Instructions for the task |
Although the entries contain pictures, repeat only their words, exactly as written.

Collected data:
=== Begin Enclosure ===

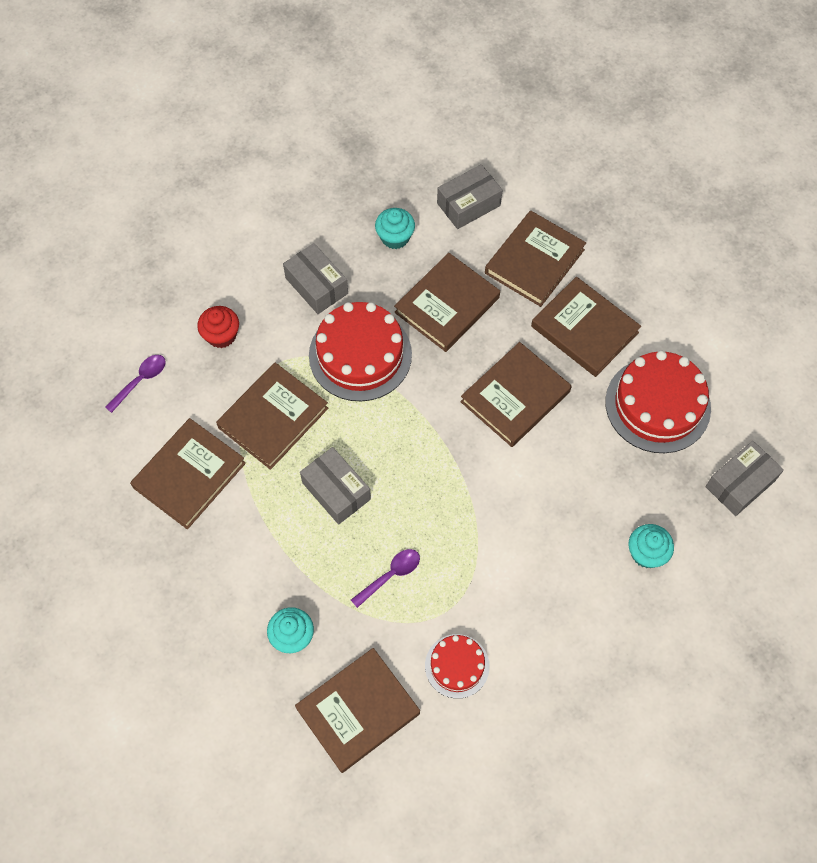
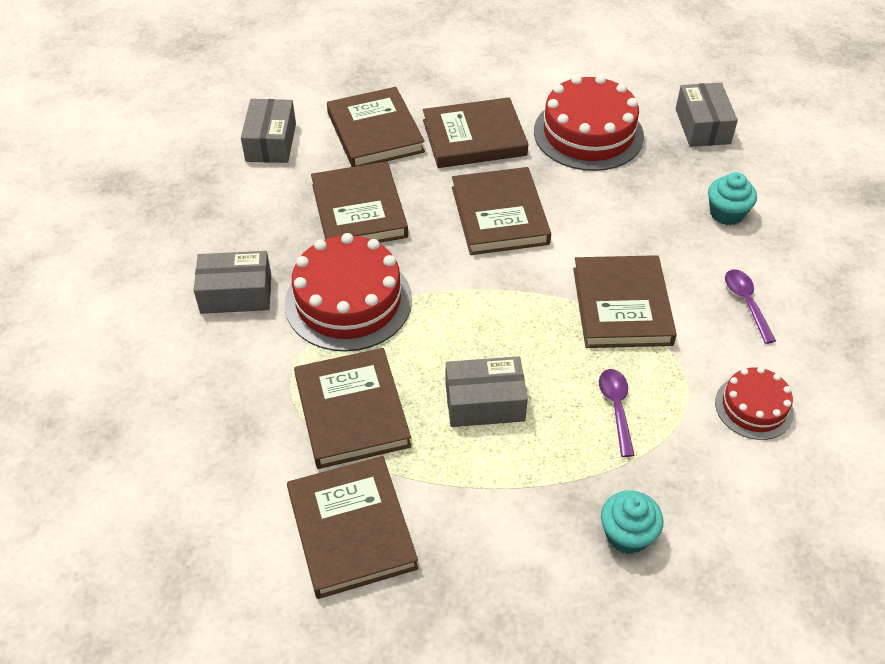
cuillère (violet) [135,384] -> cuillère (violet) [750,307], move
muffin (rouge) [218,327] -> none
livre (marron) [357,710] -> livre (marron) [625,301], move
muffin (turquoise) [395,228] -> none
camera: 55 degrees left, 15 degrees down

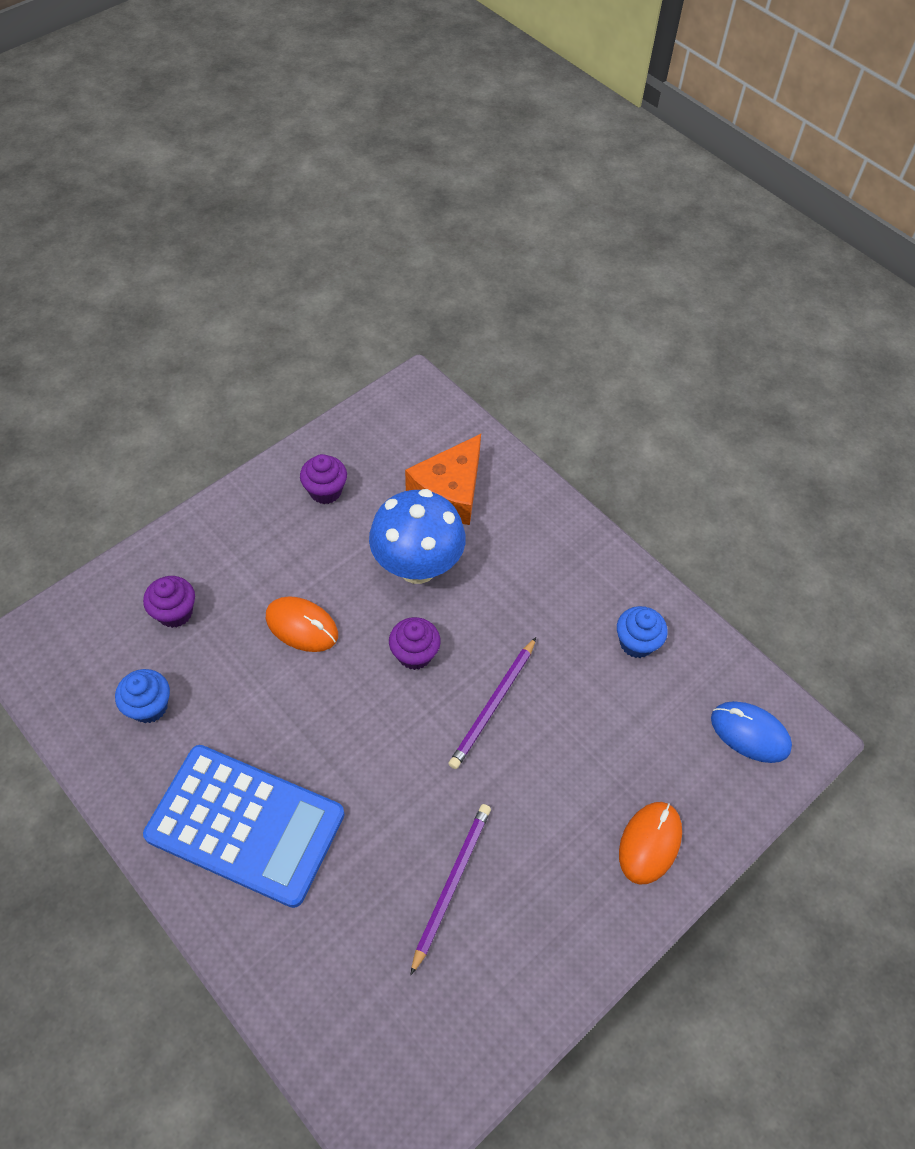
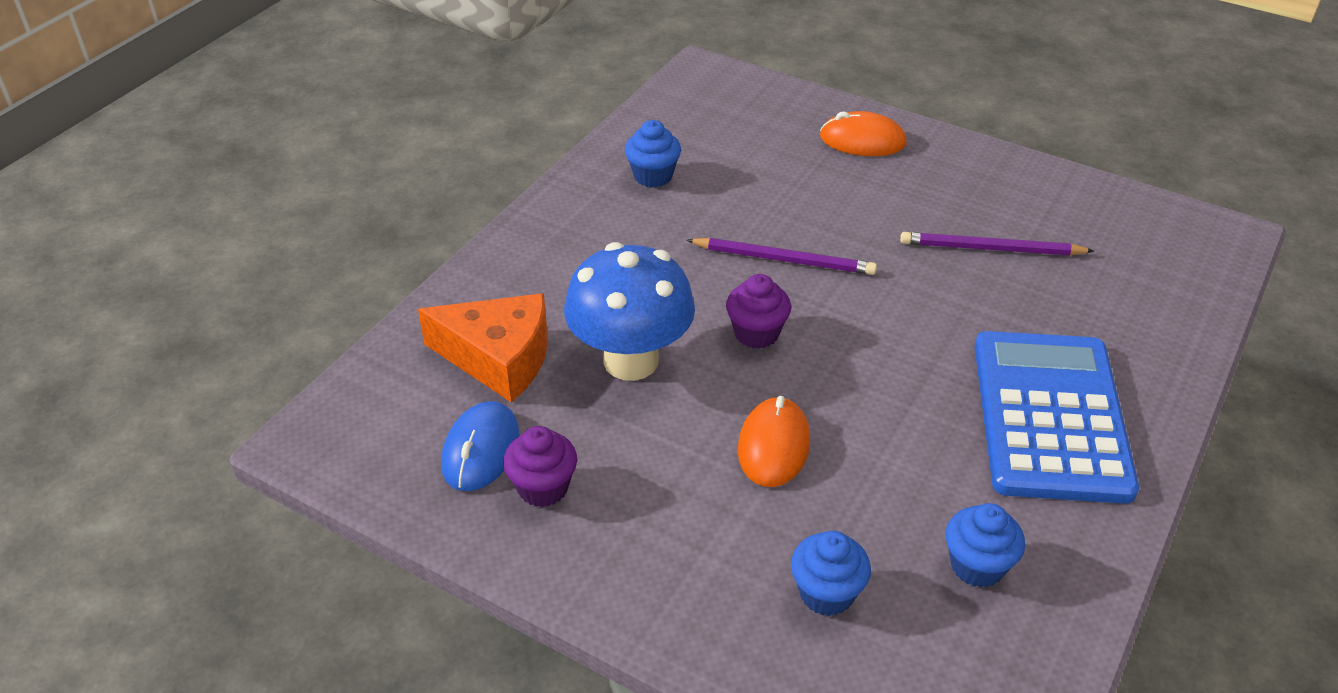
muffin (violet) [169,602] -> muffin (bleu) [831,573]
souris (bleu) [751,732] -> souris (bleu) [480,446], move
camera: 105 degrees left, 15 degrees down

=== End Enclosure ===

Task answer |
cuillère (violet) [135,384] -> cuillère (violet) [750,307], move
muffin (rouge) [218,327] -> none
livre (marron) [357,710] -> livre (marron) [625,301], move
muffin (turquoise) [395,228] -> none
camera: 55 degrees left, 15 degrees down

muffin (violet) [169,602] -> muffin (bleu) [831,573]
souris (bleu) [751,732] -> souris (bleu) [480,446], move
camera: 105 degrees left, 15 degrees down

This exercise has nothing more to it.